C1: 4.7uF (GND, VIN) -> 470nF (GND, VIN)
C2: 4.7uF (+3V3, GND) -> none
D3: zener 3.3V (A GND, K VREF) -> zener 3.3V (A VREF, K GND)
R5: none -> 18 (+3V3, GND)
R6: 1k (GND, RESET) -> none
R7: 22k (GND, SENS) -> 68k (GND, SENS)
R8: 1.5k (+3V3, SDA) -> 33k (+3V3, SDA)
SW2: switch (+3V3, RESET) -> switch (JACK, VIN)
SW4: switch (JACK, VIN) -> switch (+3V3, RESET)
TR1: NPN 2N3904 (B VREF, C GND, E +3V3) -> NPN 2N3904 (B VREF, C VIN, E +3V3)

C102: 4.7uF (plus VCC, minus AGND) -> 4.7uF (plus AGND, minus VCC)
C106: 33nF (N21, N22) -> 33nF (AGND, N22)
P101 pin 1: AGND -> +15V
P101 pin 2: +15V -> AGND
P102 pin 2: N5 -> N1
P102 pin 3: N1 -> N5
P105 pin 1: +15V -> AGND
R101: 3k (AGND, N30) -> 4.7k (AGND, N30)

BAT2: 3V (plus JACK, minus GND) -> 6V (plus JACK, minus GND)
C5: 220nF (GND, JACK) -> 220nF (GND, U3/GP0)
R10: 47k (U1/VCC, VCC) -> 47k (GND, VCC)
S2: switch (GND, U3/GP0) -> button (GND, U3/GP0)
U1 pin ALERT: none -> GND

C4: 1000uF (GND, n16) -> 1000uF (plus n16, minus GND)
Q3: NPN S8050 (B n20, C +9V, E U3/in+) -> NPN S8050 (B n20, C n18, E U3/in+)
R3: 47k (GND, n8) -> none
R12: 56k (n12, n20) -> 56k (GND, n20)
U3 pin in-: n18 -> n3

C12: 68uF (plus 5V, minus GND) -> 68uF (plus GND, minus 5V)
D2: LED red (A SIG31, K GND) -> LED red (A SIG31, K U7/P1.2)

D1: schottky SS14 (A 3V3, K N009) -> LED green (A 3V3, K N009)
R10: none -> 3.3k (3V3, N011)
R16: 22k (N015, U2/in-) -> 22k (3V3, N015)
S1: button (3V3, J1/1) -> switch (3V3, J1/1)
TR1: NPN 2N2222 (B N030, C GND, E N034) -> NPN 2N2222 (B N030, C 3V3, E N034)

### Aim of the task
Among the lines above, please count those that contain the string "switch" and write the number by itself.

### Reply to the exercise
4